# ASSIGNED TASK:
Omit the images. Reproduce each line of the records exactly as it appears.

# RECORDS:

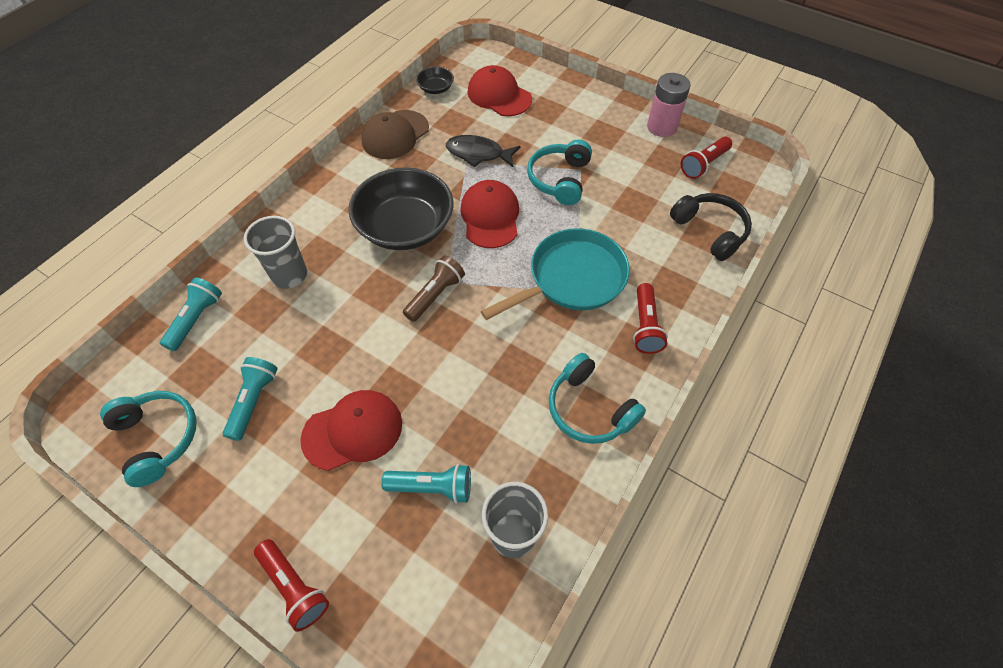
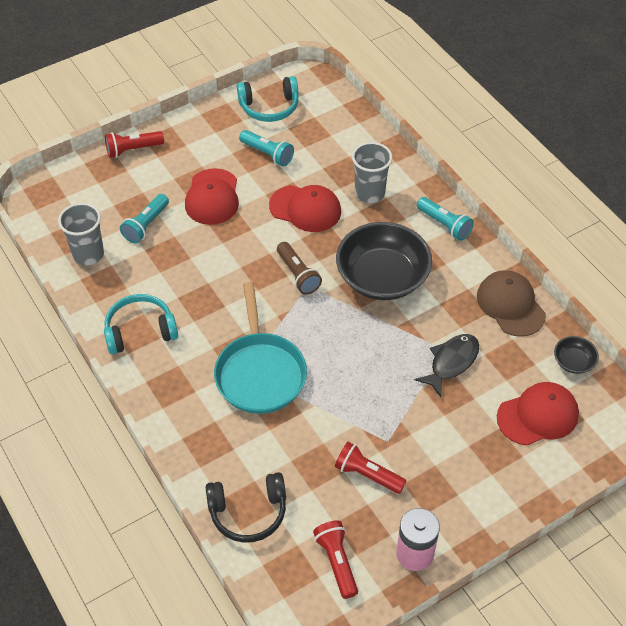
camera: 115 degrees right, 5 degrees down
(196, 319) = (356, 136): turquoise flashlight -> turquoise flashlight (444, 225)
(490, 216) = (363, 341): red cap -> red cap (305, 209)
(559, 179) = (382, 416): turquoise headphones -> none
(645, 326) = (183, 402): red flashlight -> red flashlight (367, 474)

# RESPONSE AREA:
camera: 115 degrees right, 5 degrees down
(196, 319) = (356, 136): turquoise flashlight -> turquoise flashlight (444, 225)
(490, 216) = (363, 341): red cap -> red cap (305, 209)
(559, 179) = (382, 416): turquoise headphones -> none
(645, 326) = (183, 402): red flashlight -> red flashlight (367, 474)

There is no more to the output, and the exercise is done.